(Itemized modification records)
*** Block opens ***
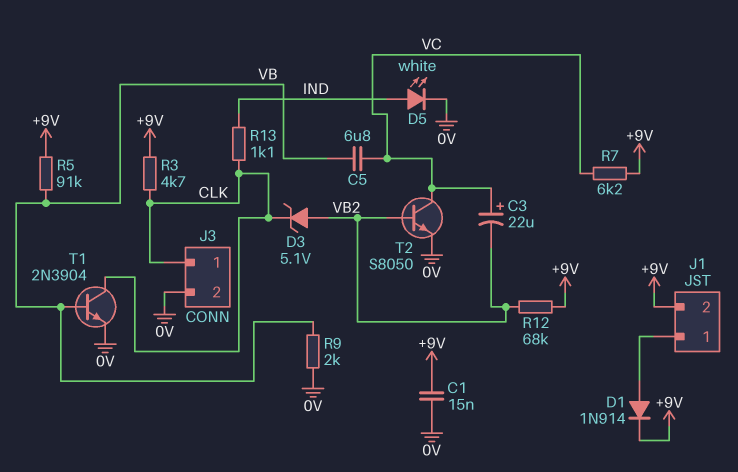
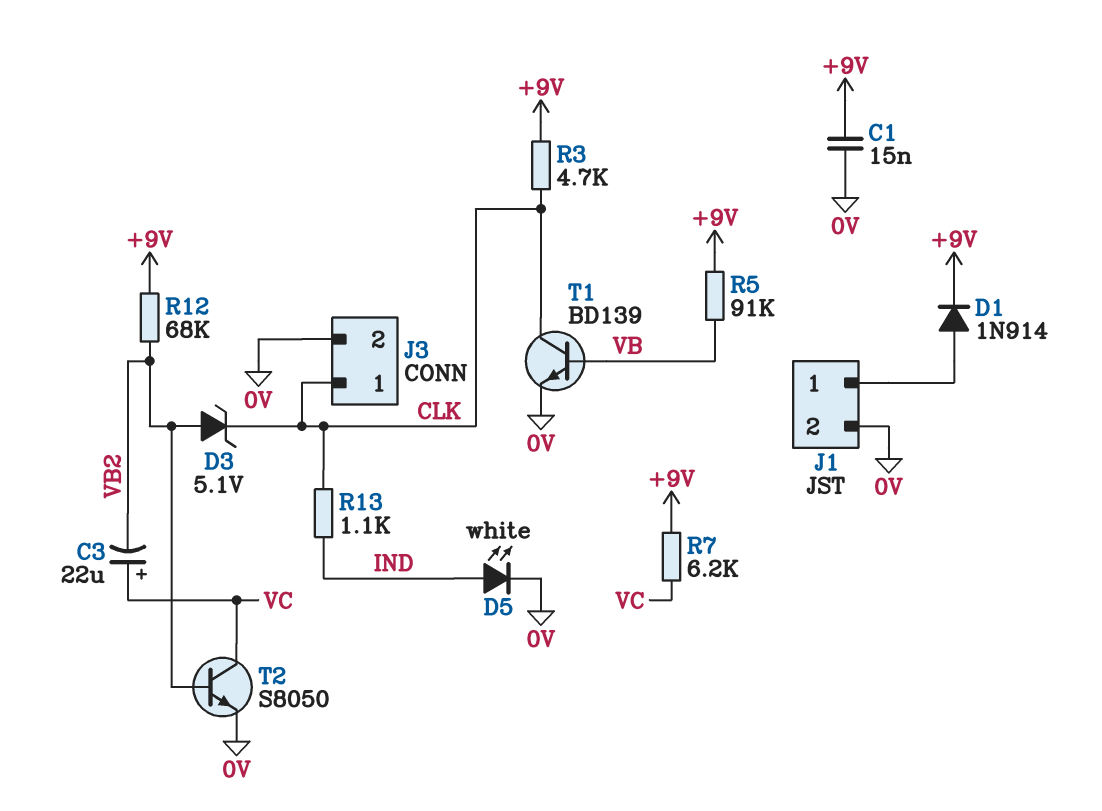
C5: 6.8uF (VB, VC) -> none
J1 pin 2: +9V -> 0V
R9: 2k (0V, VB) -> none
T1: NPN 2N3904 (B VB, C CLK, E 0V) -> NPN BD139 (B VB, C CLK, E 0V)

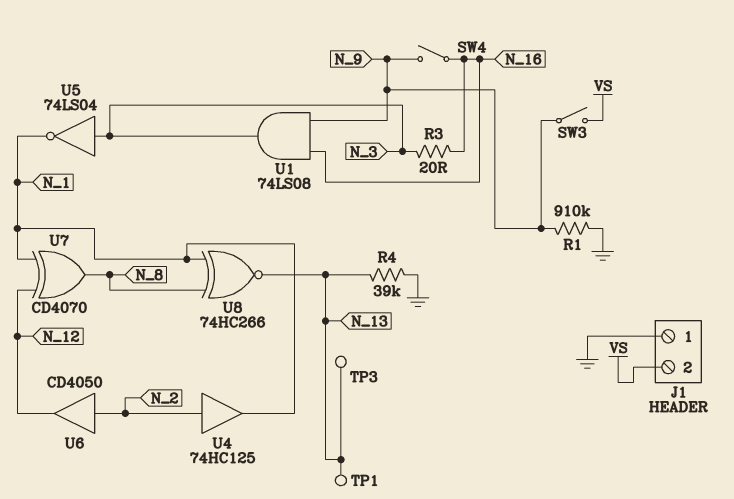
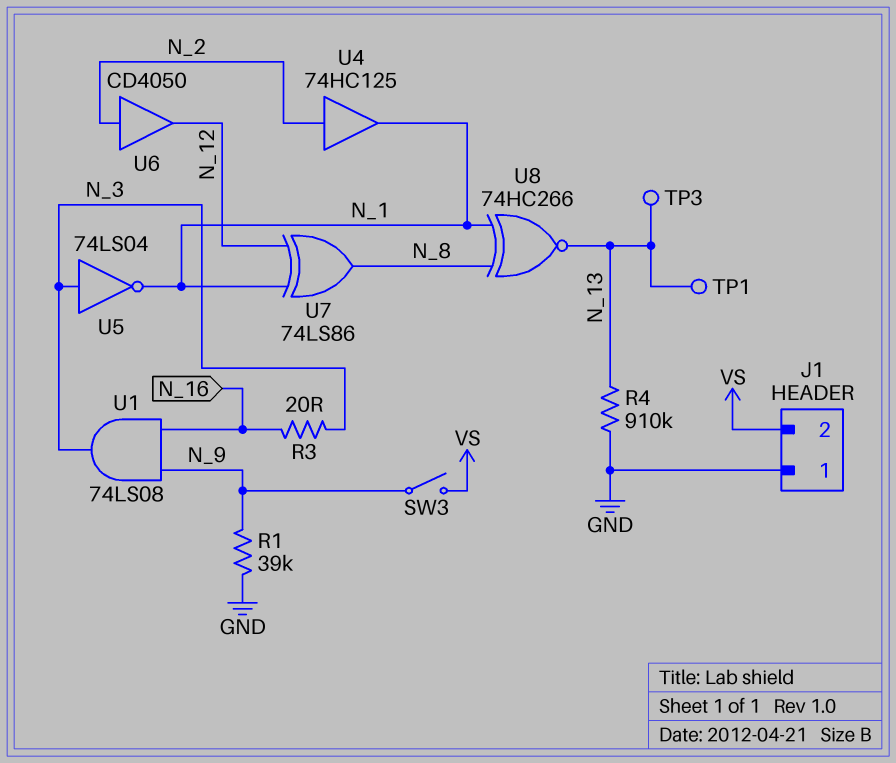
R1: 910k (GND, N_9) -> 39k (GND, N_9)
R4: 39k (GND, N_13) -> 910k (GND, N_13)
SW4: switch (N_9, N_16) -> none
U7: XOR CD4070 (in N_1, in N_12, out N_8) -> XOR 74LS86 (in N_1, in N_12, out N_8)

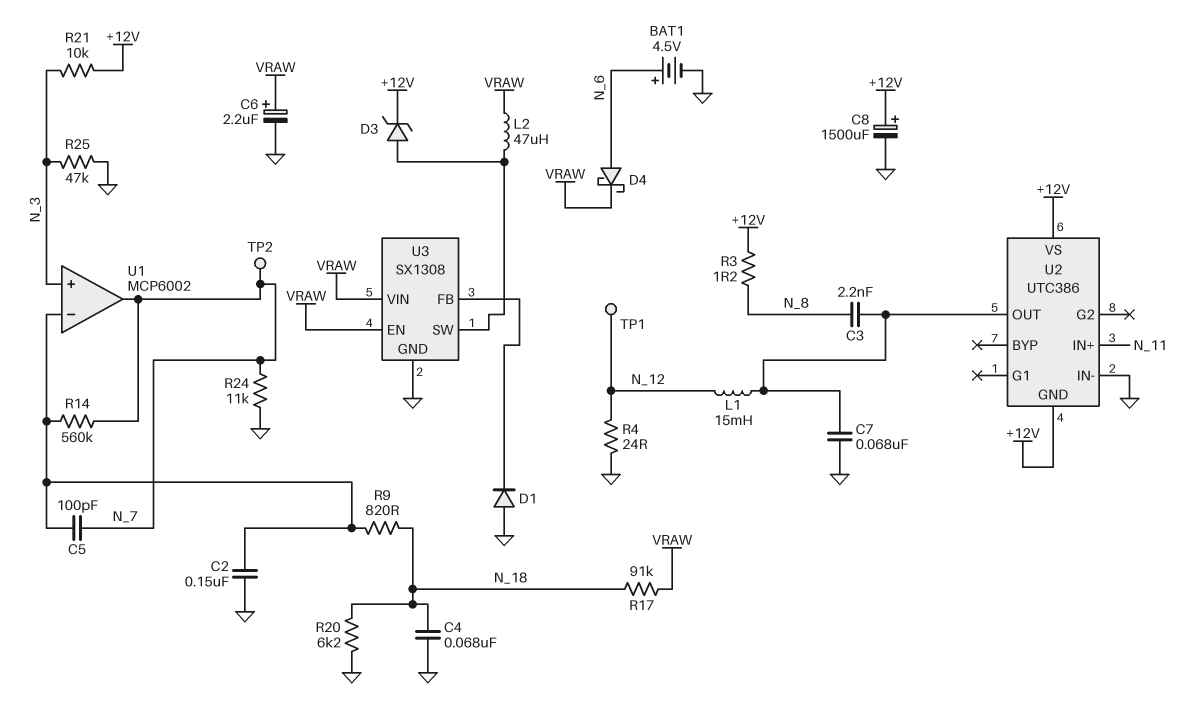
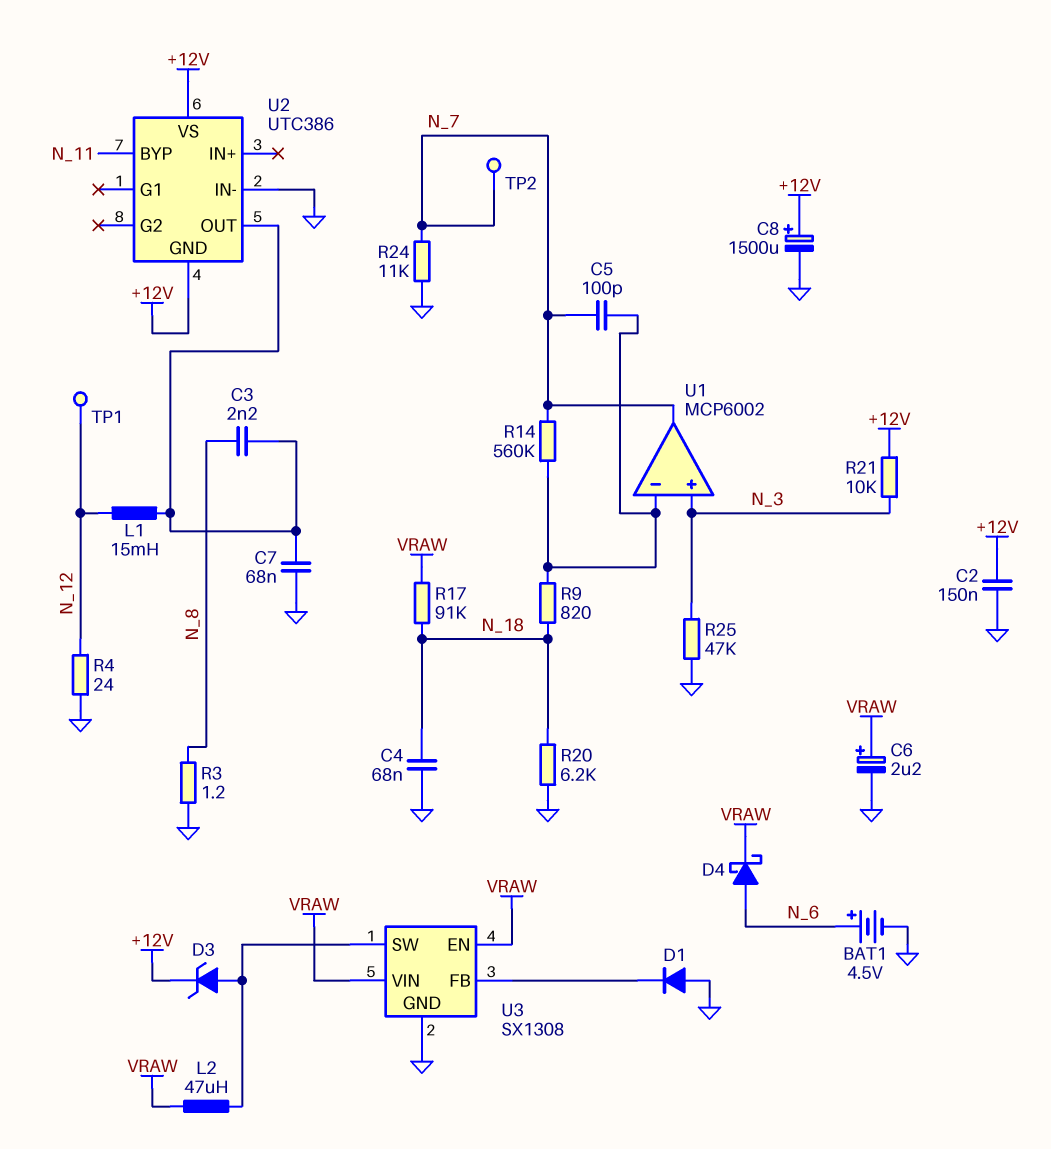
C2: 150nF (GND, U1/in-) -> 150nF (+12V, GND)
R3: 1.2 (+12V, N_8) -> 1.2 (GND, N_8)
U2 pin BYP: none -> N_11
U2 pin IN+: N_11 -> none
*** Block closes ***
**What you should do**: Copy each entry above exactly; drop the pictures.

**Reply to the exercise**:
C5: 6.8uF (VB, VC) -> none
J1 pin 2: +9V -> 0V
R9: 2k (0V, VB) -> none
T1: NPN 2N3904 (B VB, C CLK, E 0V) -> NPN BD139 (B VB, C CLK, E 0V)

R1: 910k (GND, N_9) -> 39k (GND, N_9)
R4: 39k (GND, N_13) -> 910k (GND, N_13)
SW4: switch (N_9, N_16) -> none
U7: XOR CD4070 (in N_1, in N_12, out N_8) -> XOR 74LS86 (in N_1, in N_12, out N_8)

C2: 150nF (GND, U1/in-) -> 150nF (+12V, GND)
R3: 1.2 (+12V, N_8) -> 1.2 (GND, N_8)
U2 pin BYP: none -> N_11
U2 pin IN+: N_11 -> none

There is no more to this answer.